▸ Action item
Using the records provided below, locate and copy each line that contains the word "VBUS".

Start of Records provided

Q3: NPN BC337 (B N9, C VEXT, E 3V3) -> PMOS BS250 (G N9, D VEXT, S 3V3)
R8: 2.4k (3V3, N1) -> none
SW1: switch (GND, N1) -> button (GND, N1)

End of Records provided
Start of Records provided

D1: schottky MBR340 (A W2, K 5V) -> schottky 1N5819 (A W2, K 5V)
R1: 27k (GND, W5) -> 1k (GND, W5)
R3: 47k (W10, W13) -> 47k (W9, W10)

End of Records provided
Start of Records provided

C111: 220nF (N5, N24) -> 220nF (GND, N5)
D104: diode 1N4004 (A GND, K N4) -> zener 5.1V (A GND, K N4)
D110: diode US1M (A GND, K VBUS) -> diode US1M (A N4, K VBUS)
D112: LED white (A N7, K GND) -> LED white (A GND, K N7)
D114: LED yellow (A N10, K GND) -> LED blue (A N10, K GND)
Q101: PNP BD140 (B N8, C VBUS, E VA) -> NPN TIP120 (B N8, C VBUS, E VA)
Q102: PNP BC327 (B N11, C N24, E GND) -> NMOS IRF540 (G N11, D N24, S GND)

End of Records provided

▸ Written response
D110: diode US1M (A GND, K VBUS) -> diode US1M (A N4, K VBUS)
Q101: PNP BD140 (B N8, C VBUS, E VA) -> NPN TIP120 (B N8, C VBUS, E VA)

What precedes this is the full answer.